| Entries supplied |
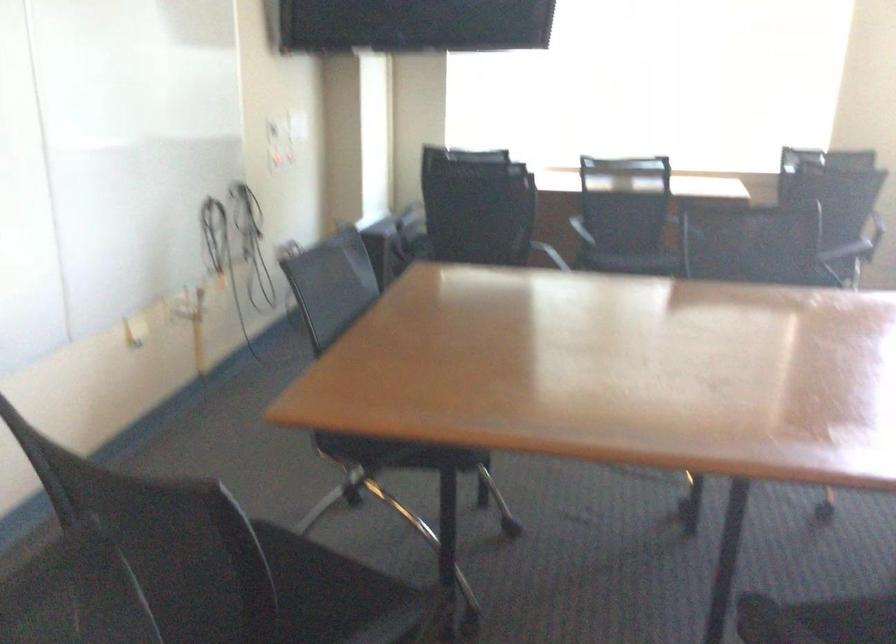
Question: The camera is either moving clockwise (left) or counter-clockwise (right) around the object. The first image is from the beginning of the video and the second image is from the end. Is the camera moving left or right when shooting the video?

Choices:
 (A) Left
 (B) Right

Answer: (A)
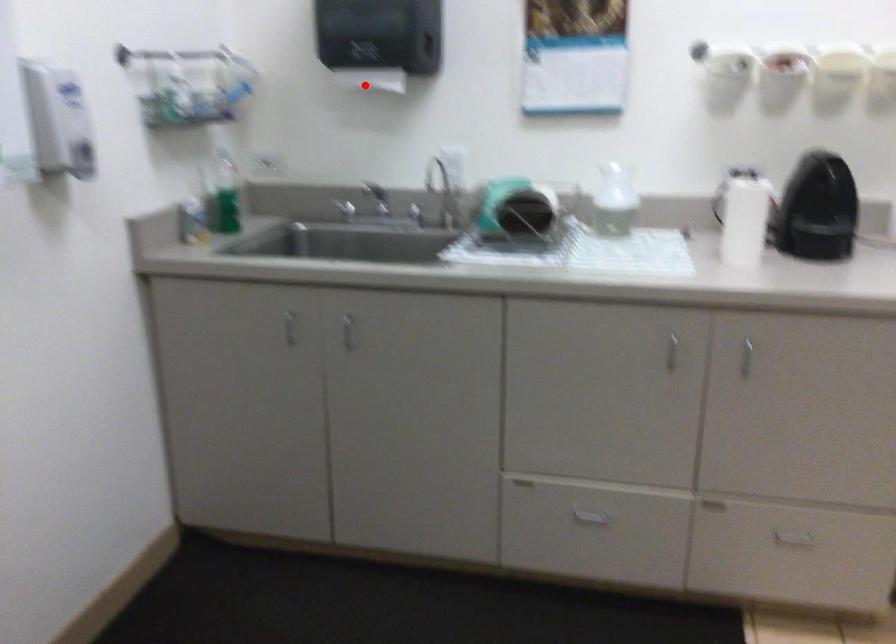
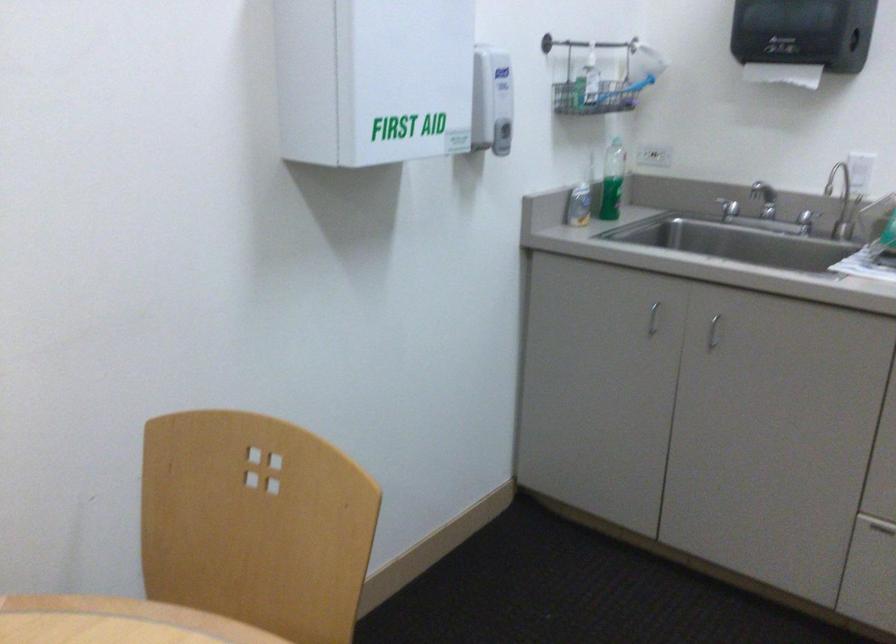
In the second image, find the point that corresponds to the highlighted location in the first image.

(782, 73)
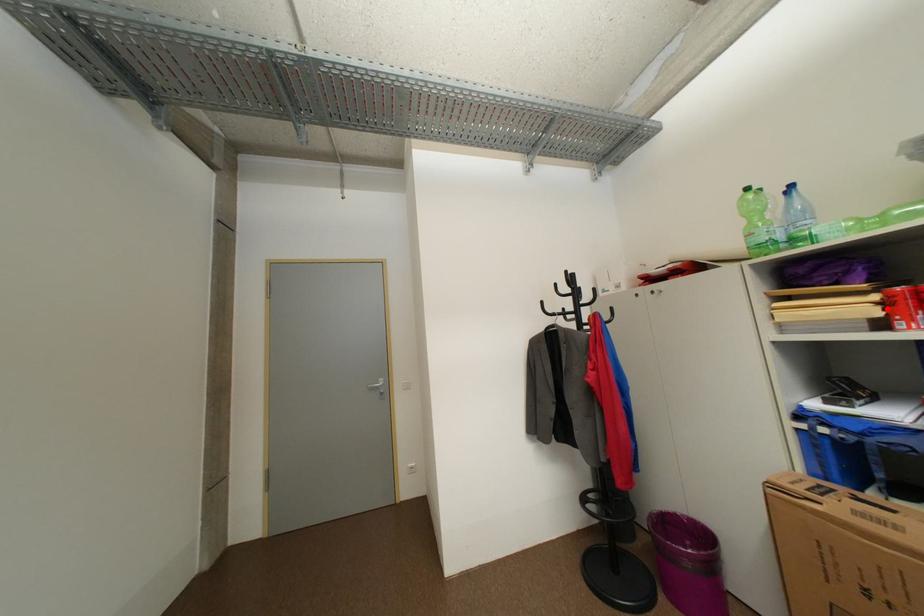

--

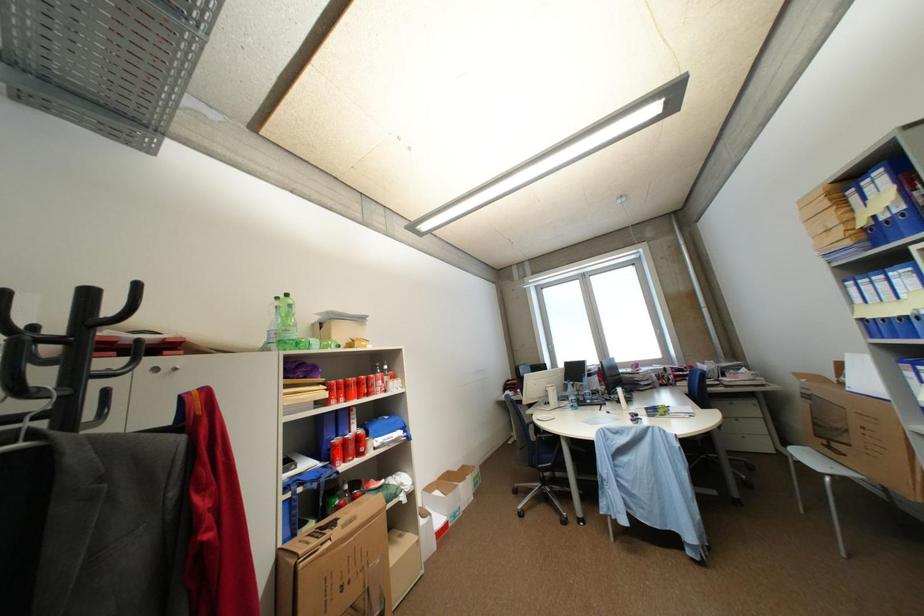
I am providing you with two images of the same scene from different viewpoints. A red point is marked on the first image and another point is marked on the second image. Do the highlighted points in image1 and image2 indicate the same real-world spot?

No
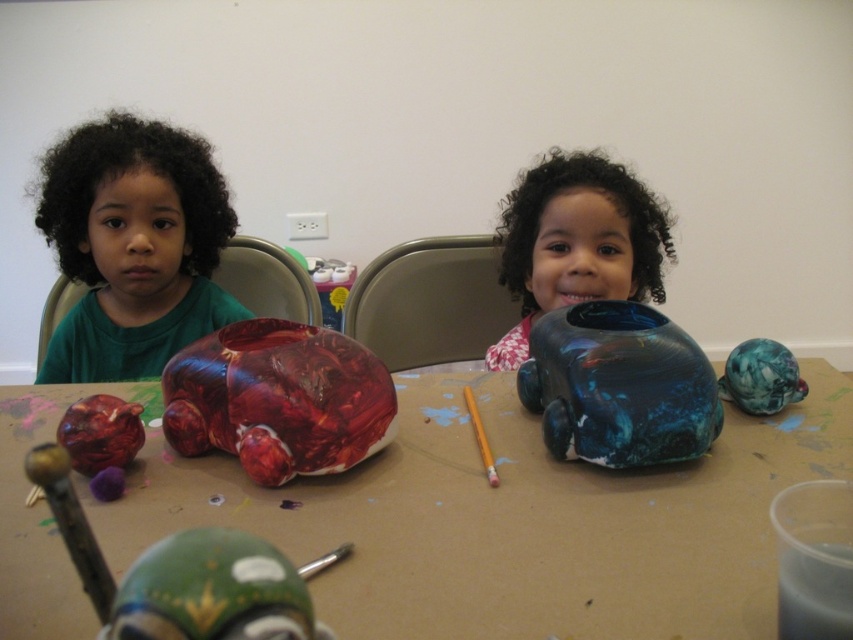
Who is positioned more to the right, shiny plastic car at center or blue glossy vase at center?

| The task |
Return the lines of the material above verbatim, from the line containing "Answer: (A)" through the line containing "In the second", both included, omitting the pictures.

| Response |
Answer: (A)
In the second image, find the point that corresponds to the highlighted location in the first image.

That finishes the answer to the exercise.